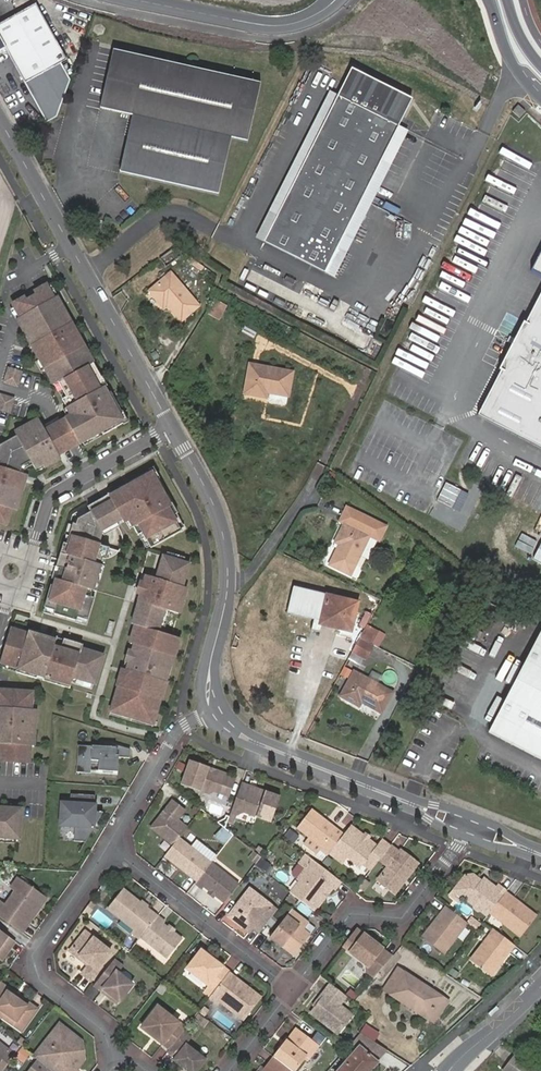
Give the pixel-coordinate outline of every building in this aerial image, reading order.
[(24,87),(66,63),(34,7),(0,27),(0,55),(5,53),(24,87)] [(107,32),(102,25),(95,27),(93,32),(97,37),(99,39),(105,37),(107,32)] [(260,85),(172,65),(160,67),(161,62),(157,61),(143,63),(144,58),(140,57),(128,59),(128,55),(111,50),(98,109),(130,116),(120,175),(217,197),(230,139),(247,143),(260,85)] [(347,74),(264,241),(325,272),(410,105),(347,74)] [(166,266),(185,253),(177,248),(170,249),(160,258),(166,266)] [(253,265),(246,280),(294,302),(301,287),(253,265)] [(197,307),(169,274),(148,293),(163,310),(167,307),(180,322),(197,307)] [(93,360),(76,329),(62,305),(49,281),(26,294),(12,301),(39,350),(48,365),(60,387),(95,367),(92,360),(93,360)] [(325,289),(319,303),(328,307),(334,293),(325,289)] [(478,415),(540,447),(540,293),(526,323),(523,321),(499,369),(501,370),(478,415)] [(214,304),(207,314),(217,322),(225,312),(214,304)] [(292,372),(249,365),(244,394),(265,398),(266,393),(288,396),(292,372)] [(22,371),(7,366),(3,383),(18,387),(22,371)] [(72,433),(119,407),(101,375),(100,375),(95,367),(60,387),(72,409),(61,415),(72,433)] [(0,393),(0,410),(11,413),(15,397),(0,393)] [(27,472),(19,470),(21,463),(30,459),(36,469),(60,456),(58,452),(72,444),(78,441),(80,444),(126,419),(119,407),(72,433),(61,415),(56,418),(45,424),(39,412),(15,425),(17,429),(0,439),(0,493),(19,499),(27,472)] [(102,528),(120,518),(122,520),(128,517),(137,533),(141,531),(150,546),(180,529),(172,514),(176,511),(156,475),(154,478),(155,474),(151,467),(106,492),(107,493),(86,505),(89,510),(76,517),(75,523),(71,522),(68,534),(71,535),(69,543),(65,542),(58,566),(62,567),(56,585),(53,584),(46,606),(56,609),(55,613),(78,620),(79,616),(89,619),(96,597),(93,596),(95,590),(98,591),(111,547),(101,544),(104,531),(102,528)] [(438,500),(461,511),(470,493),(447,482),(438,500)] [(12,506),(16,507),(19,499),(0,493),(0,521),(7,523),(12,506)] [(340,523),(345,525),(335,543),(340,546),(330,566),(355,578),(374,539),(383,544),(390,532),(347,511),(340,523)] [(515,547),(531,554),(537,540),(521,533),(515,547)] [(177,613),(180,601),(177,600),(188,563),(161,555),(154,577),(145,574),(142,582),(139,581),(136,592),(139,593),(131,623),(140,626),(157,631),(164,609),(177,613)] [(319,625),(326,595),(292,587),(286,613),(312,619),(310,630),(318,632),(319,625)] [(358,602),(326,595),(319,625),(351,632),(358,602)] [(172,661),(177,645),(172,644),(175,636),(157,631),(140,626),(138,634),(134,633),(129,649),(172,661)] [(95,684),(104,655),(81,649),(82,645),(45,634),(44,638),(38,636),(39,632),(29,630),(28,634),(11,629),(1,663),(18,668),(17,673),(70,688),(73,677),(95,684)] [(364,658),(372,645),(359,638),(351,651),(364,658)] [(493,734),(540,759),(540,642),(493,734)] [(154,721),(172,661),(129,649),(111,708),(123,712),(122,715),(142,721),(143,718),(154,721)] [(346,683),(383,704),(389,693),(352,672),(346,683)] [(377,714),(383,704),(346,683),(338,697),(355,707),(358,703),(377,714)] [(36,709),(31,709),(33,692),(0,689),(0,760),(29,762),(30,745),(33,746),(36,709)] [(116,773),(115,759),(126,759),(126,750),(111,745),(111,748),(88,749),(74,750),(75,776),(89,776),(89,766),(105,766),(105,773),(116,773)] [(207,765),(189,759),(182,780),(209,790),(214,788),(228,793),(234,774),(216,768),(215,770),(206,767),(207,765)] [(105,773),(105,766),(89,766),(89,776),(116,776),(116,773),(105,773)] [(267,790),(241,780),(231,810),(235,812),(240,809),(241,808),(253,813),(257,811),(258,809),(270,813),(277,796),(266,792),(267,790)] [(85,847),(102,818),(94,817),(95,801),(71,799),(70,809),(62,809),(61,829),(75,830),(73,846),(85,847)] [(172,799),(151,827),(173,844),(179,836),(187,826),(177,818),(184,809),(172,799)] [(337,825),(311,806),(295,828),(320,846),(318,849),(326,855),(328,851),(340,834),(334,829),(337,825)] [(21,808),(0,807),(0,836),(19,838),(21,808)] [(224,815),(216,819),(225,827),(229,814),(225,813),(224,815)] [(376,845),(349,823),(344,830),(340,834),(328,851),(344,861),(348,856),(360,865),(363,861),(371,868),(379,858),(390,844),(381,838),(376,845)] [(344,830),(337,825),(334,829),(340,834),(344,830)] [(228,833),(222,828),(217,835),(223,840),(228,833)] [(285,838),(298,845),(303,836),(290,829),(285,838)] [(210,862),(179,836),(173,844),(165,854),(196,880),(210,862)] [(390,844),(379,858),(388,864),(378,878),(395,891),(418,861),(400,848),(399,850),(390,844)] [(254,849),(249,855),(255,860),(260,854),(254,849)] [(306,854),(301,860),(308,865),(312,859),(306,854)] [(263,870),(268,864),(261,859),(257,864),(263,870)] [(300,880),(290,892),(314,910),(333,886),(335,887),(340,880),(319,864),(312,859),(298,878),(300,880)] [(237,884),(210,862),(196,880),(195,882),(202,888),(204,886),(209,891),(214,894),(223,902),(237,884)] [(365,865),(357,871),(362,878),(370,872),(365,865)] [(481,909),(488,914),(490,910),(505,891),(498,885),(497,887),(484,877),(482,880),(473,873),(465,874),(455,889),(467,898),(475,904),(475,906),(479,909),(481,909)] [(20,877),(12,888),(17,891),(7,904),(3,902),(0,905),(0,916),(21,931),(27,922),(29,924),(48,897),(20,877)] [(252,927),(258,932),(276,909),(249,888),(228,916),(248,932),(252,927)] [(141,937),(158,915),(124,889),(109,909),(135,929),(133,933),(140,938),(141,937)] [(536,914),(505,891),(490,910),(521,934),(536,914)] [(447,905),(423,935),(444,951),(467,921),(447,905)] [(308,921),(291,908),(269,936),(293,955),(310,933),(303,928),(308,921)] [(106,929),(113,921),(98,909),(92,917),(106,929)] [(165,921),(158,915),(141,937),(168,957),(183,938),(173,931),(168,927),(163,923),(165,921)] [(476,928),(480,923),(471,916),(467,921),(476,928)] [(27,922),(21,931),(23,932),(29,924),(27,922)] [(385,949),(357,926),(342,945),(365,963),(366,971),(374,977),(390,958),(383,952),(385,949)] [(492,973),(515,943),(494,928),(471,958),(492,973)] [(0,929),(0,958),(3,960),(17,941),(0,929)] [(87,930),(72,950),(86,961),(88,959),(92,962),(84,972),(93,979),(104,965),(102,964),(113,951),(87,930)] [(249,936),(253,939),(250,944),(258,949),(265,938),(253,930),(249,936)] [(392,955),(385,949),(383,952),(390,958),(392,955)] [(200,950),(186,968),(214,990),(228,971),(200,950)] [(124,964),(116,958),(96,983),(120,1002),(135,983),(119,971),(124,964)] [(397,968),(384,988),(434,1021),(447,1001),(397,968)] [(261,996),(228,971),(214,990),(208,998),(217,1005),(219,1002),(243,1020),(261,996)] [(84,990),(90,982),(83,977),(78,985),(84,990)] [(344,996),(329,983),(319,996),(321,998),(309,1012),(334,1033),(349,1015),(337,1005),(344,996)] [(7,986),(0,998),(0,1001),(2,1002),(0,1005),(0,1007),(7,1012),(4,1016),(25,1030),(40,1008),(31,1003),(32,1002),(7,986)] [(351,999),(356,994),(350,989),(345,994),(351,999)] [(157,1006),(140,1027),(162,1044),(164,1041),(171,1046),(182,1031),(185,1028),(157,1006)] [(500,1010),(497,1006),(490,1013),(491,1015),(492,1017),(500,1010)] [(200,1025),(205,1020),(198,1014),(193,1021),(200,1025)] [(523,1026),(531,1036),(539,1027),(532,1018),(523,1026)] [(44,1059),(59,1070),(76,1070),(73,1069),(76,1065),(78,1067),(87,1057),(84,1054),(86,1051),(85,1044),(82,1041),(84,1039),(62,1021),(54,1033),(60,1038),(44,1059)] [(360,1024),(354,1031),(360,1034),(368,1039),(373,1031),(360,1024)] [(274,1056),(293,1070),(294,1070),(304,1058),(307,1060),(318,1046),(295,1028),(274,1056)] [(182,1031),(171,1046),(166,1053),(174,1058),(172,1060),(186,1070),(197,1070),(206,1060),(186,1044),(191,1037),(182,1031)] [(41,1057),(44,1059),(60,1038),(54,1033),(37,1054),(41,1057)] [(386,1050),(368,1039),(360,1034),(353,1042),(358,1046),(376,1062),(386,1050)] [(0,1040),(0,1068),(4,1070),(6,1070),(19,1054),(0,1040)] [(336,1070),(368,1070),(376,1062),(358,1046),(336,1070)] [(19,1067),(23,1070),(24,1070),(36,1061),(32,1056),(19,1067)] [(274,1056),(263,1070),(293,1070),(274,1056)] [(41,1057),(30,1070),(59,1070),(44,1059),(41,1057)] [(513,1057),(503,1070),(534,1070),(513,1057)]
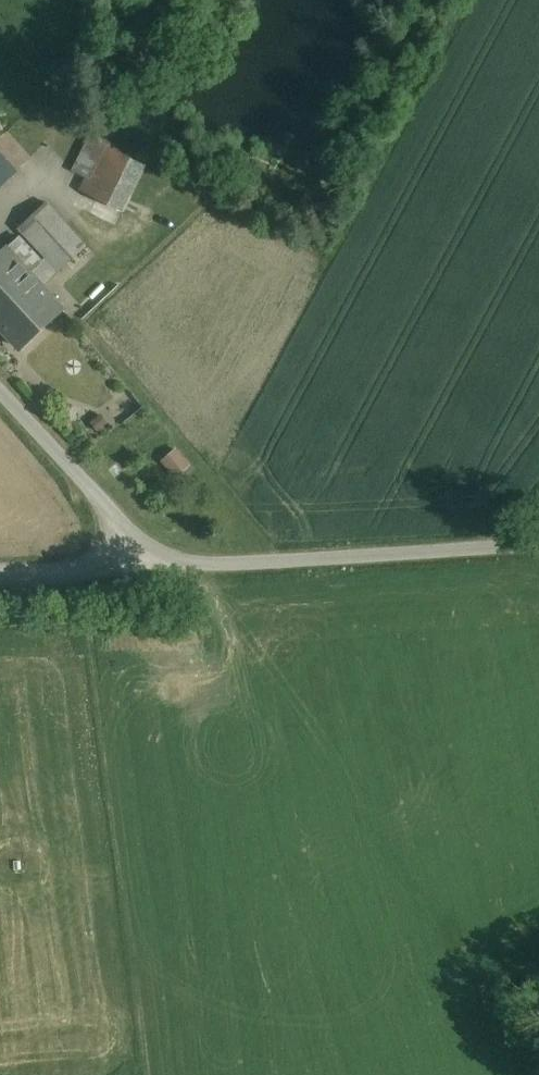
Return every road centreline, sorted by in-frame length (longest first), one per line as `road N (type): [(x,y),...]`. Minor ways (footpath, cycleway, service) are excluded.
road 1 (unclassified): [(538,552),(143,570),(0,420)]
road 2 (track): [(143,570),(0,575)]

--- TASK REQUIREMENTS ---
Say the number of lines in the records above that include the string "every", and no more.

--- RESULT OF THE TASK ---
2